Scene difference descriptions
::::

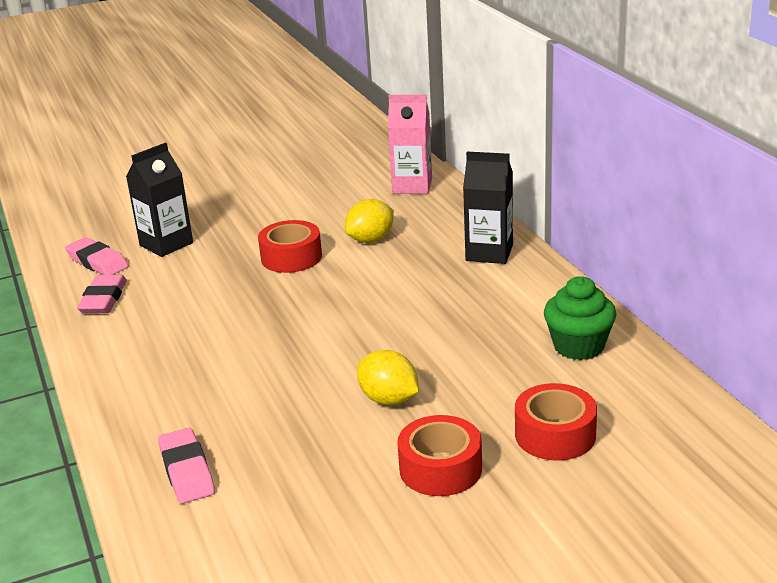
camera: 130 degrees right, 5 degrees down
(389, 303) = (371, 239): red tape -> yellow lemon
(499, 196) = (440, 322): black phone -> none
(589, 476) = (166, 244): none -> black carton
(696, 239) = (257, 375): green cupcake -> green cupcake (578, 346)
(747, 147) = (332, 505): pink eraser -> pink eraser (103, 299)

::::

Problem requirements: Each entry above should be printed again word for word, with any picture dropped.

Expected answer:
camera: 130 degrees right, 5 degrees down
(389, 303) = (371, 239): red tape -> yellow lemon
(499, 196) = (440, 322): black phone -> none
(589, 476) = (166, 244): none -> black carton
(696, 239) = (257, 375): green cupcake -> green cupcake (578, 346)
(747, 147) = (332, 505): pink eraser -> pink eraser (103, 299)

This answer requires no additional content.